Aim of the task:
Repeat the data exactly, please; no pictures belong in the copy.

[Detected change data]
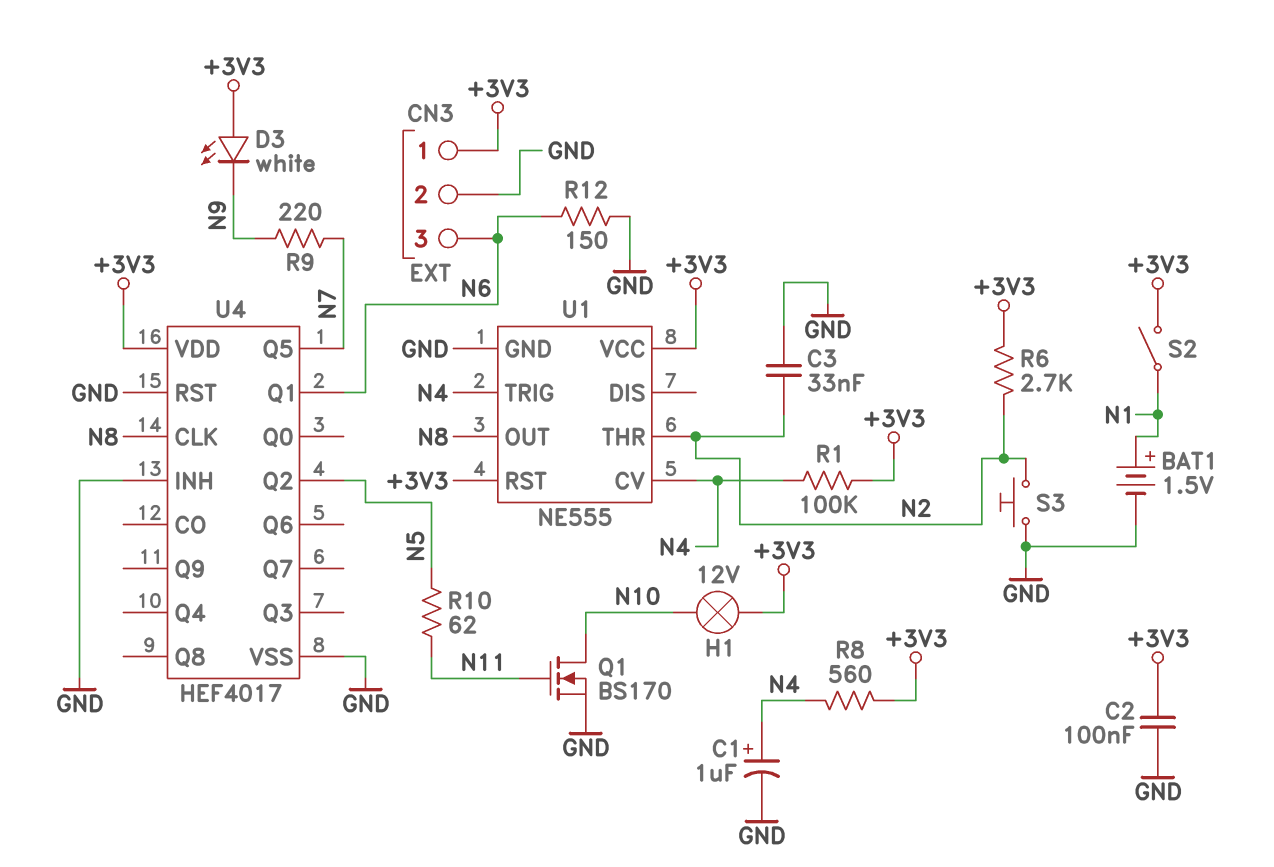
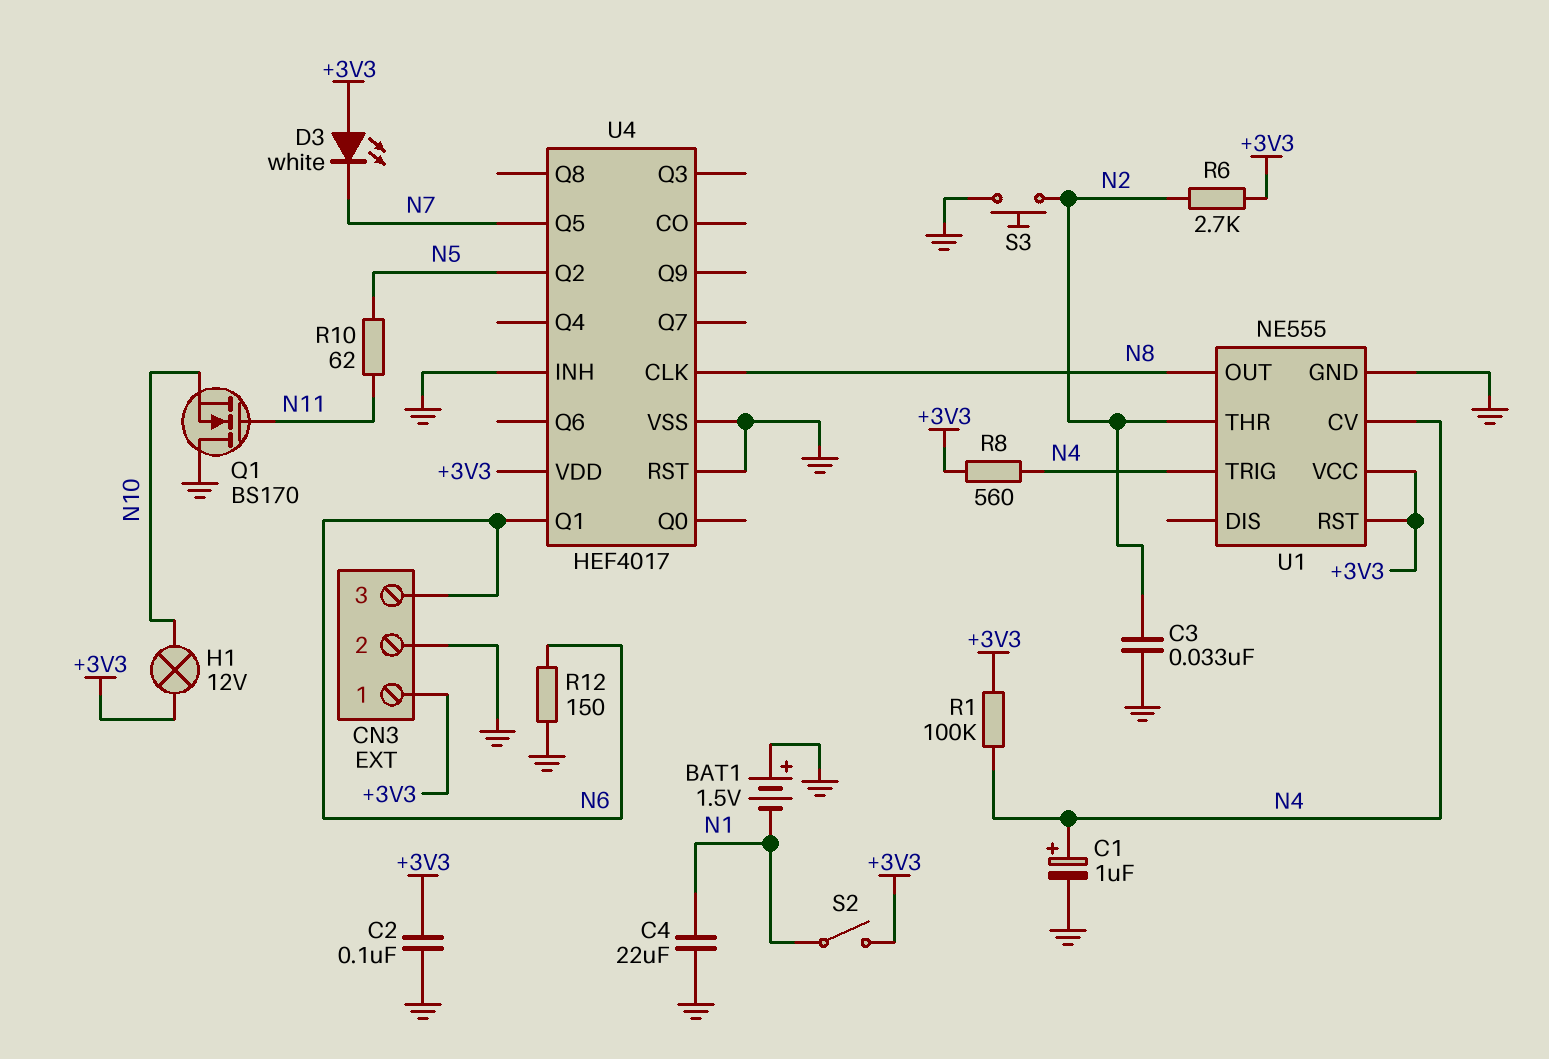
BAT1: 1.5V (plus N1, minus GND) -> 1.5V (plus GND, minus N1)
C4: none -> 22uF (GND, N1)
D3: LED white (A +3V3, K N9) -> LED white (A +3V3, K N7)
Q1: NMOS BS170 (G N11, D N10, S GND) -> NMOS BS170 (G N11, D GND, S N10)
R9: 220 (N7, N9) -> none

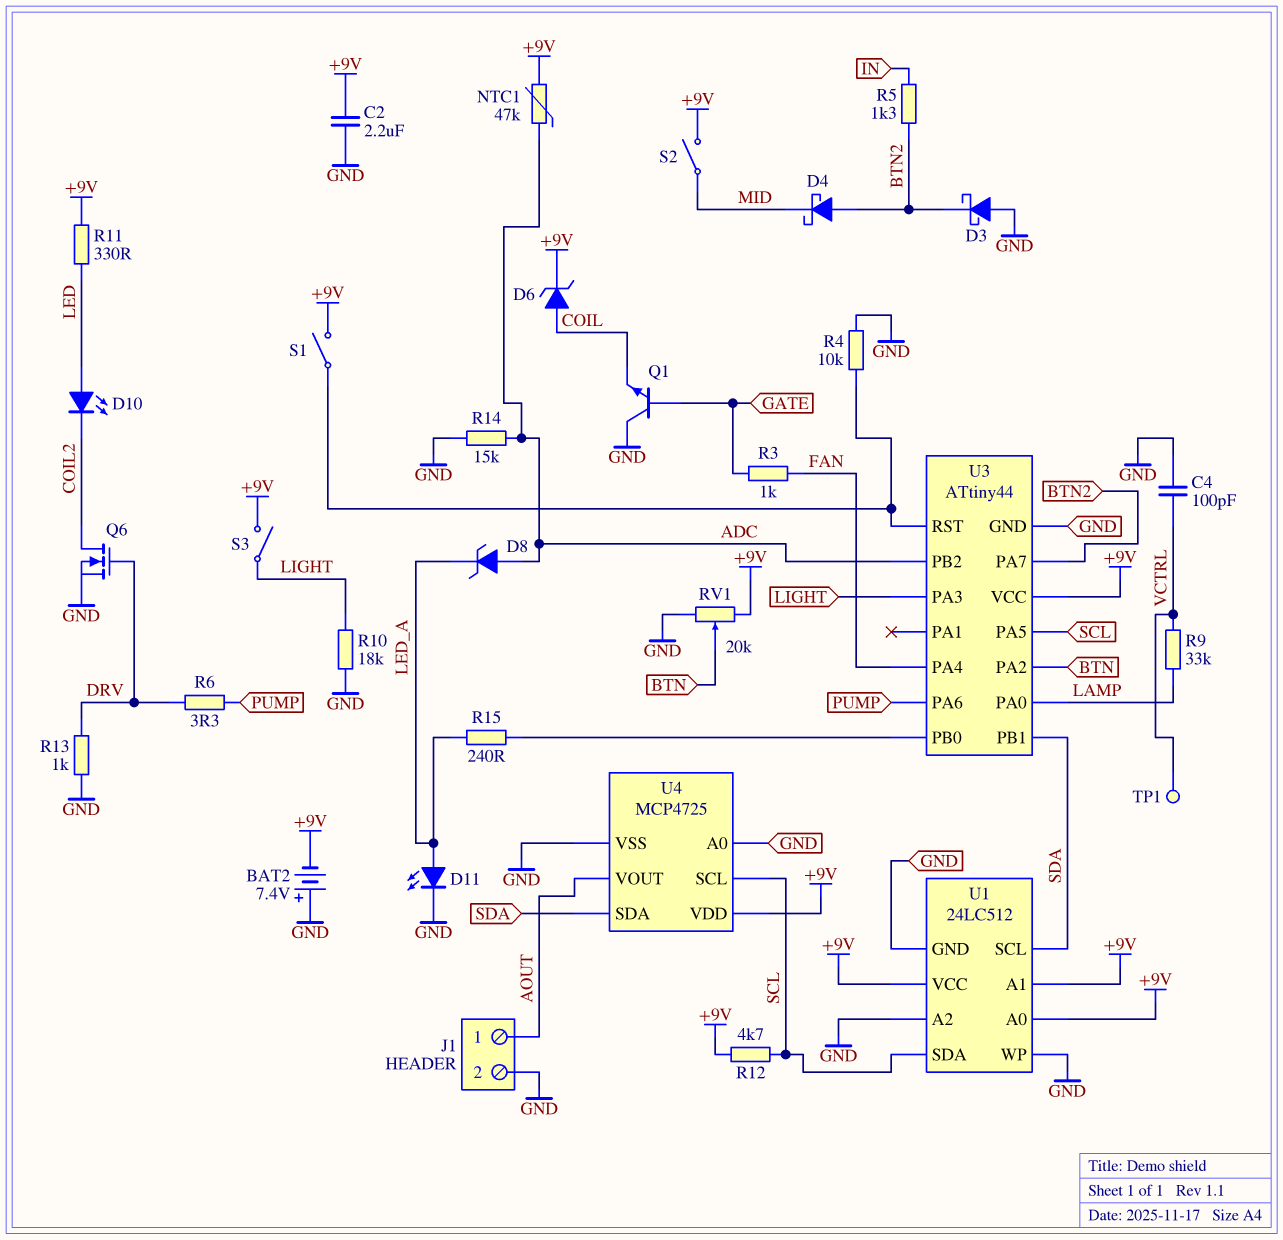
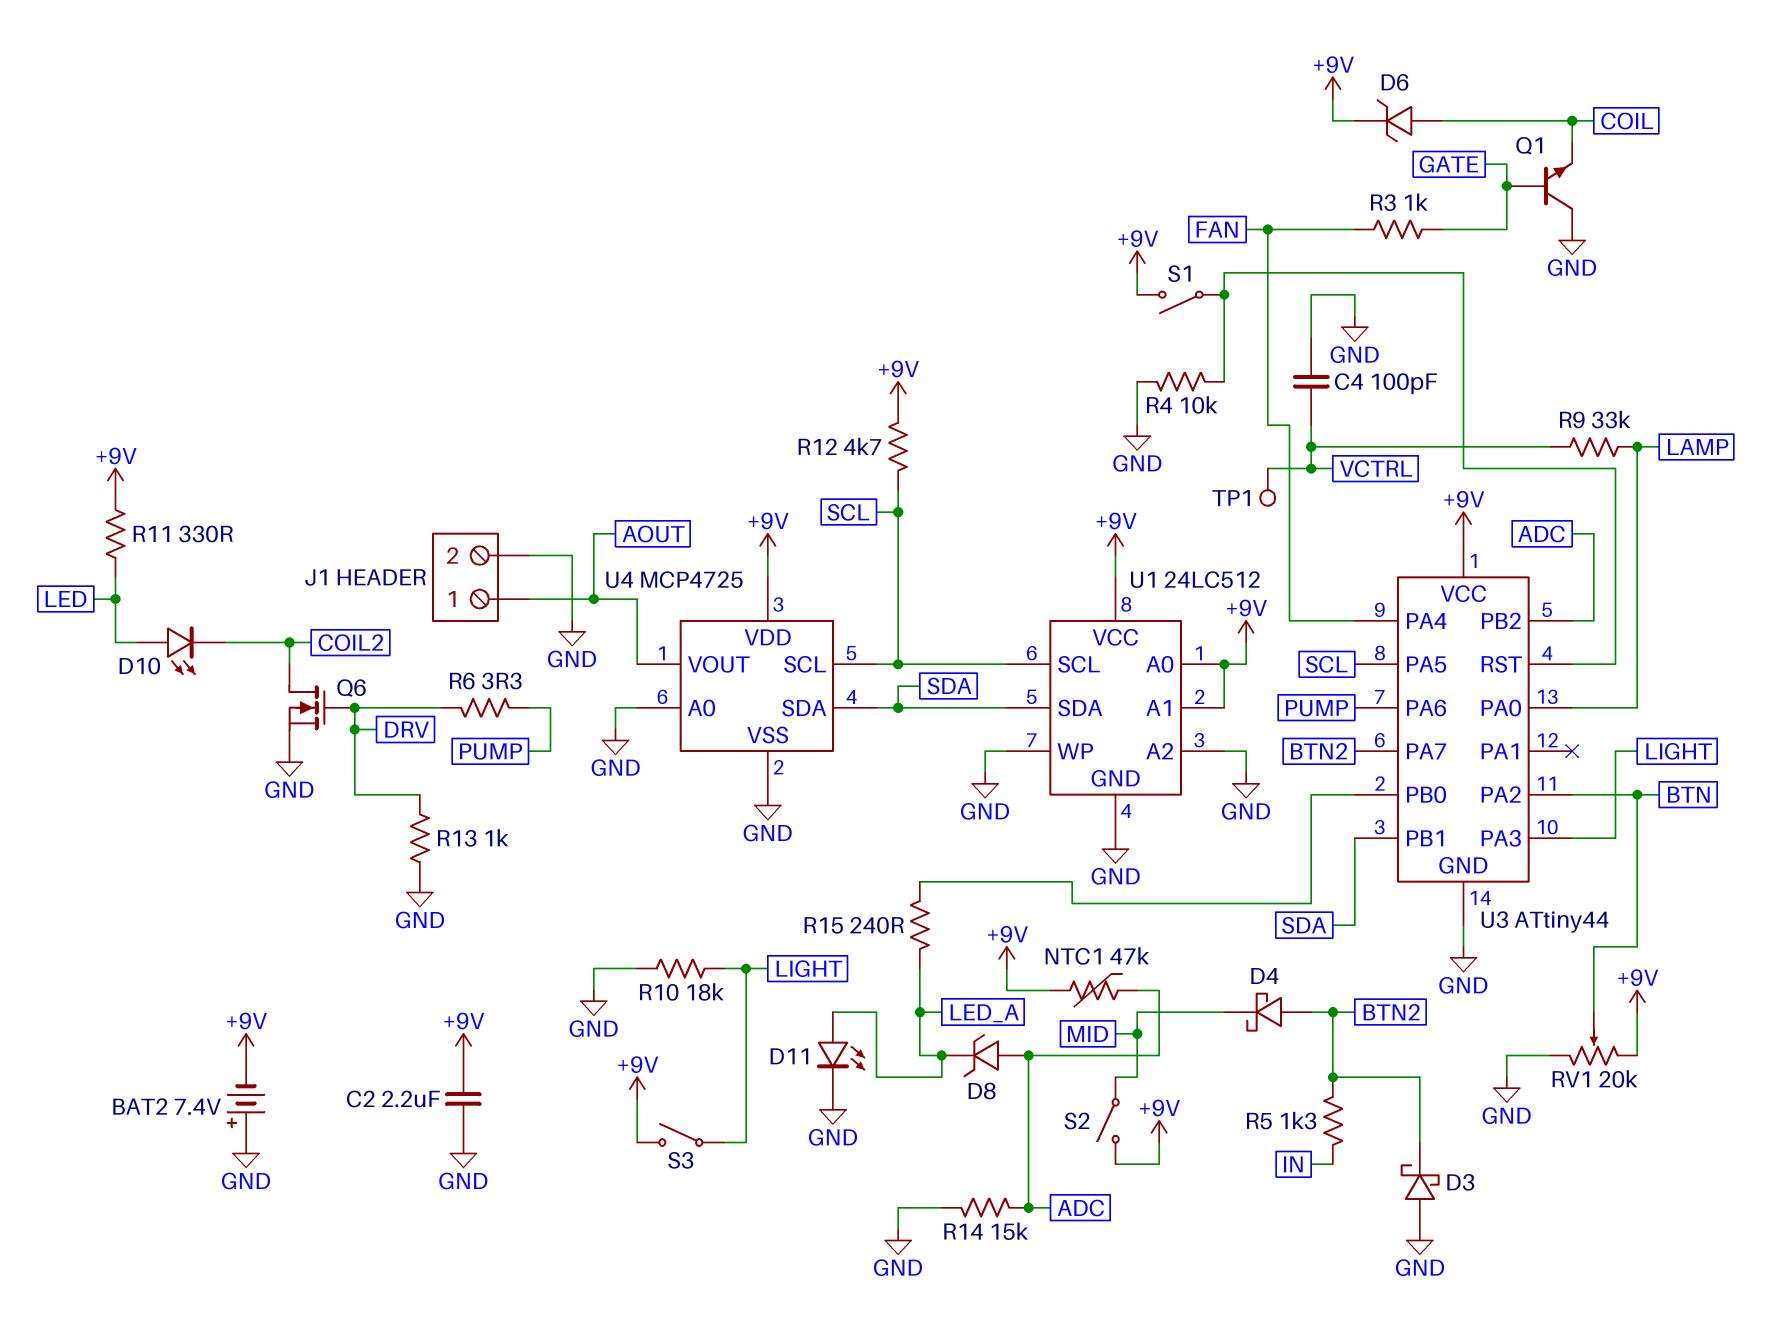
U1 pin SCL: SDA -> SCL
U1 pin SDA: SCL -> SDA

Solution below:
BAT1: 1.5V (plus N1, minus GND) -> 1.5V (plus GND, minus N1)
C4: none -> 22uF (GND, N1)
D3: LED white (A +3V3, K N9) -> LED white (A +3V3, K N7)
Q1: NMOS BS170 (G N11, D N10, S GND) -> NMOS BS170 (G N11, D GND, S N10)
R9: 220 (N7, N9) -> none

U1 pin SCL: SDA -> SCL
U1 pin SDA: SCL -> SDA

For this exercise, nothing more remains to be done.